PROVIDED INFORMATION
'''

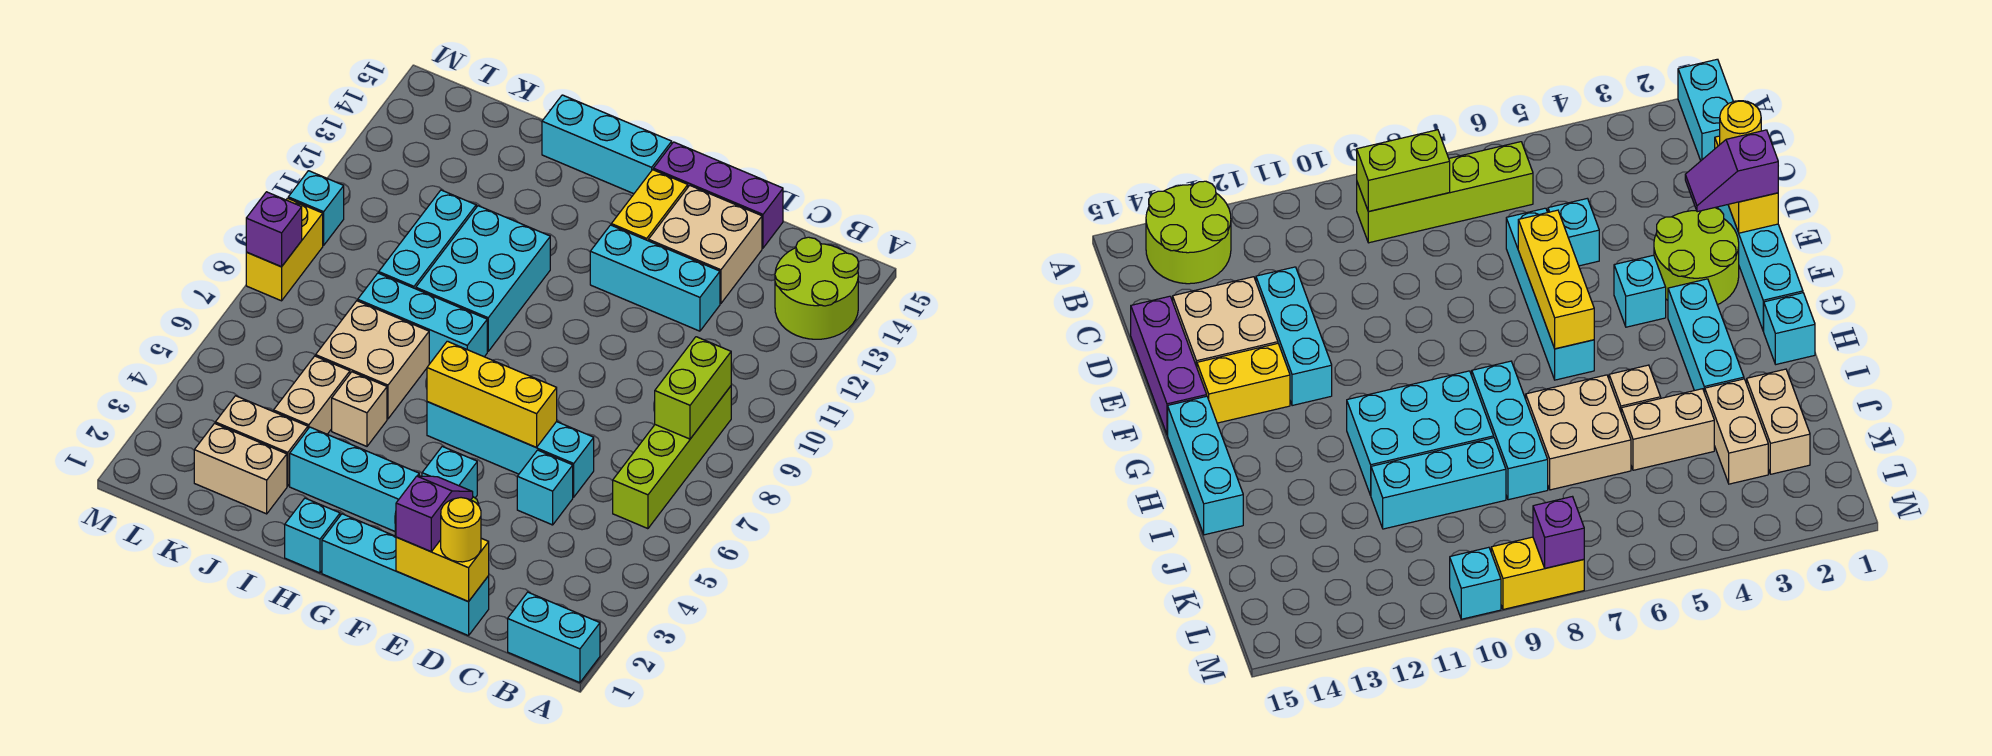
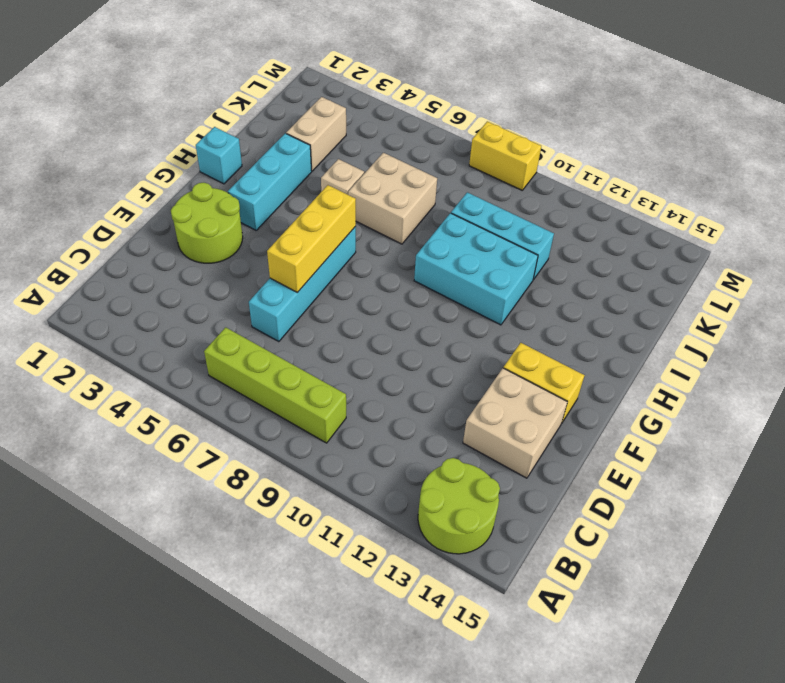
none -> cyan brick A1:B1 level 1
none -> cyan brick D1:G1 level 1
none -> cyan brick D5 level 1
none -> cyan brick D12:F12 level 1

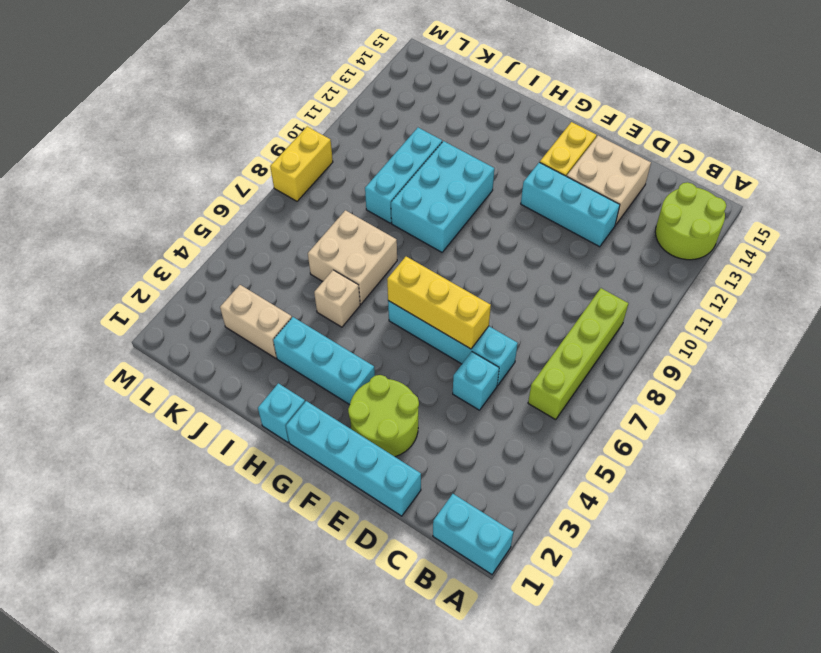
none -> purple brick D15:F15 level 1
none -> cyan brick F4 level 1
none -> cyan brick G15:I15 level 1
none -> cyan brick H8:J8 level 1

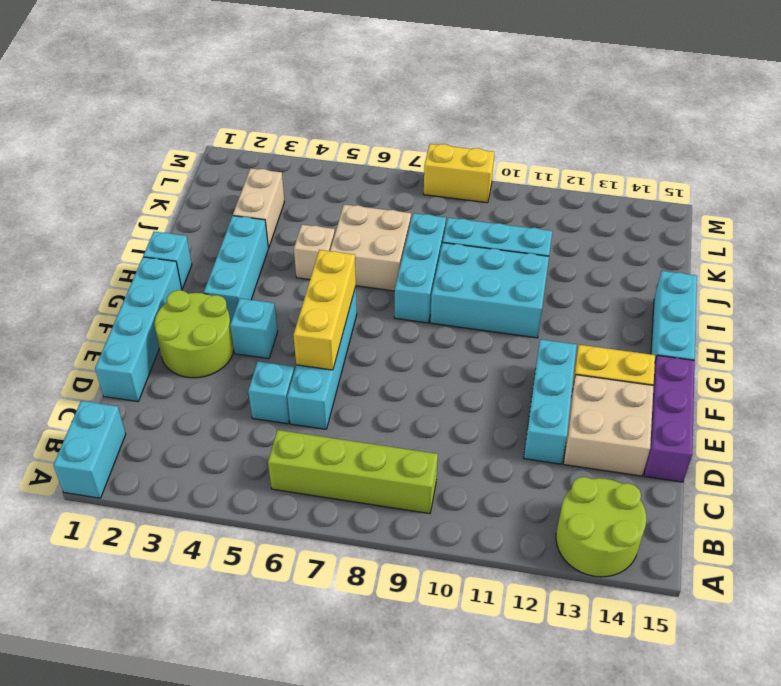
none -> tan brick J2:K2 level 1
none -> tan brick J4:J5 level 1
none -> cyan brick M10 level 1
none -> lime brick B8:B9 level 2

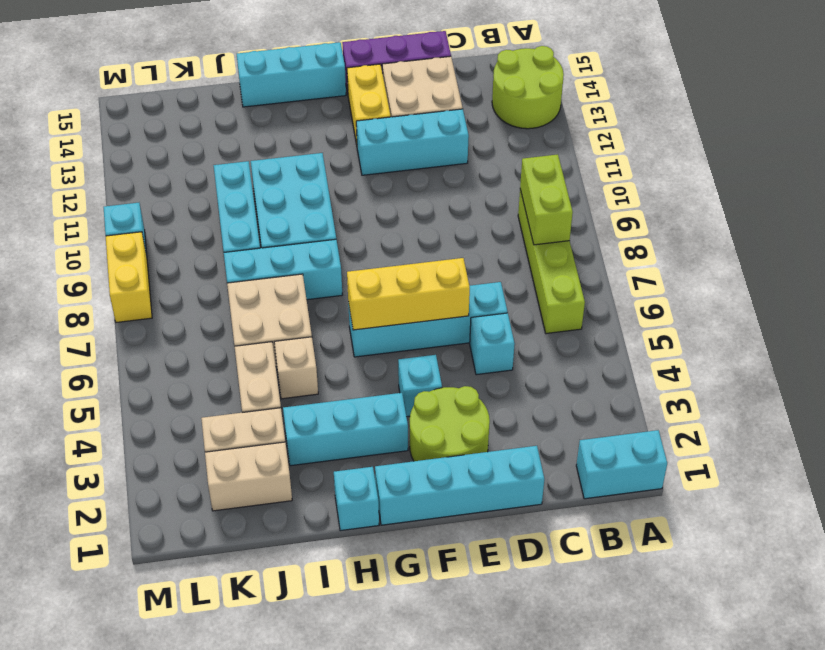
none -> yellow brick D1:E1 level 2
none -> purple brick M8 level 2
none -> yellow round brick D1 level 3
none -> purple slope E1:E2 level 3 top 1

'''

TASK INSTRUCTIONS
Retype all of the listing word for word and skip the pictures.

TASK OUTPUT
none -> cyan brick A1:B1 level 1
none -> cyan brick D1:G1 level 1
none -> cyan brick D5 level 1
none -> cyan brick D12:F12 level 1

none -> purple brick D15:F15 level 1
none -> cyan brick F4 level 1
none -> cyan brick G15:I15 level 1
none -> cyan brick H8:J8 level 1

none -> tan brick J2:K2 level 1
none -> tan brick J4:J5 level 1
none -> cyan brick M10 level 1
none -> lime brick B8:B9 level 2

none -> yellow brick D1:E1 level 2
none -> purple brick M8 level 2
none -> yellow round brick D1 level 3
none -> purple slope E1:E2 level 3 top 1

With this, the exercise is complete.